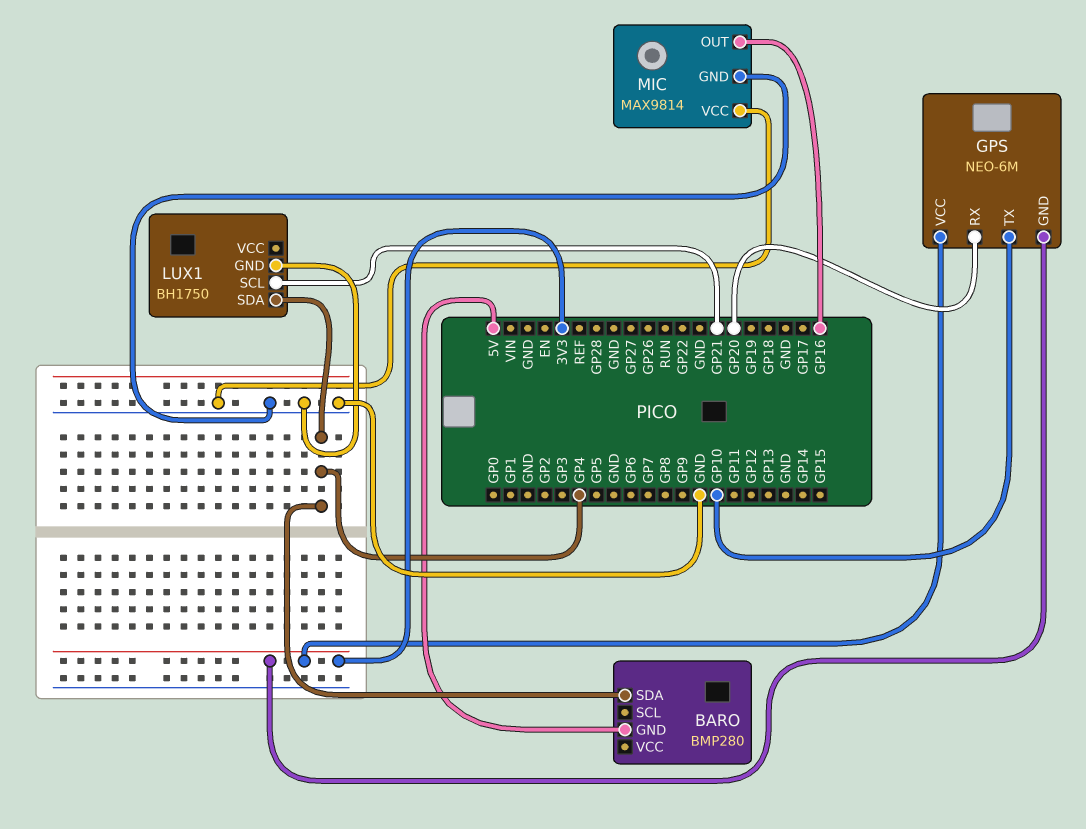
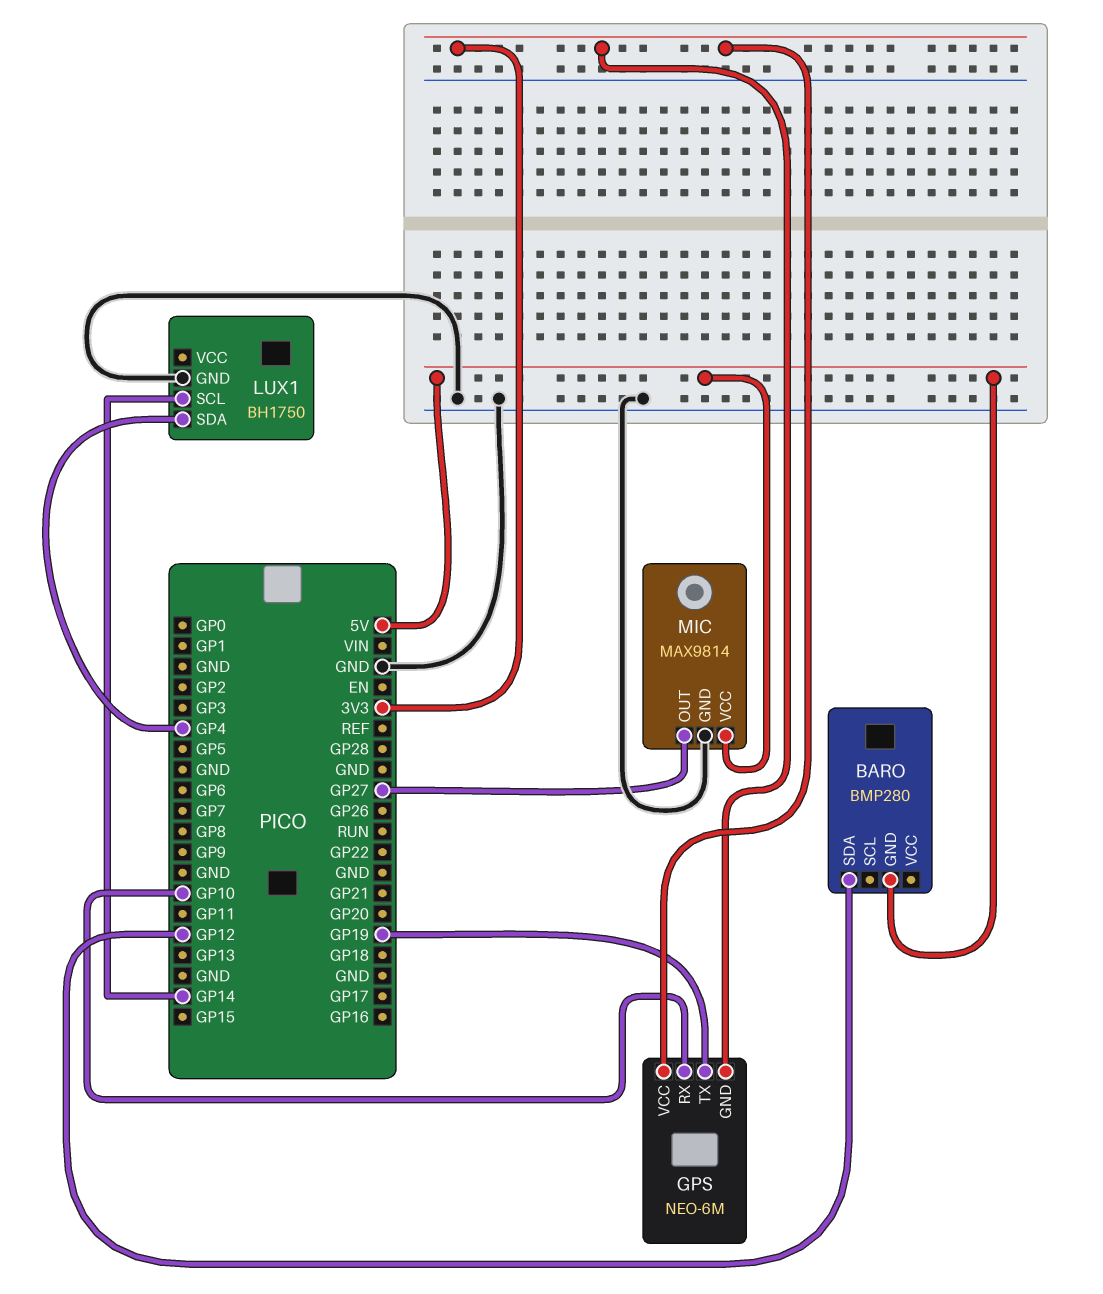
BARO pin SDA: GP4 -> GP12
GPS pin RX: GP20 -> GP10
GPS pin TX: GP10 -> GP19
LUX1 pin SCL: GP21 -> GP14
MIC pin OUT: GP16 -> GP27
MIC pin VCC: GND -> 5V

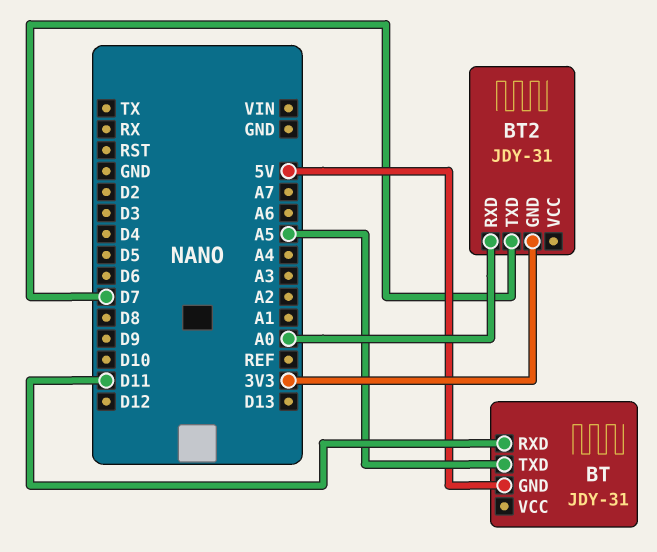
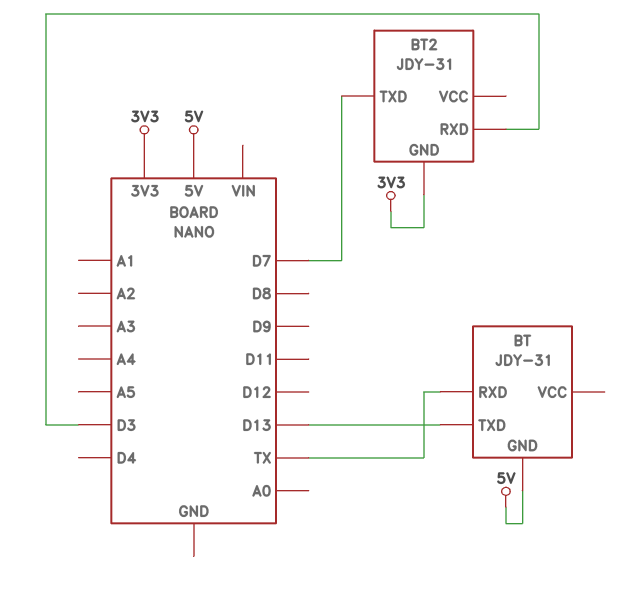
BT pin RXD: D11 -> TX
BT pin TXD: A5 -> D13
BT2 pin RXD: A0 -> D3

• **REQUIRED ACTION**
Copy out the entries verbatim and leave the images out.

• **EXERCISE OUTPUT**
BARO pin SDA: GP4 -> GP12
GPS pin RX: GP20 -> GP10
GPS pin TX: GP10 -> GP19
LUX1 pin SCL: GP21 -> GP14
MIC pin OUT: GP16 -> GP27
MIC pin VCC: GND -> 5V

BT pin RXD: D11 -> TX
BT pin TXD: A5 -> D13
BT2 pin RXD: A0 -> D3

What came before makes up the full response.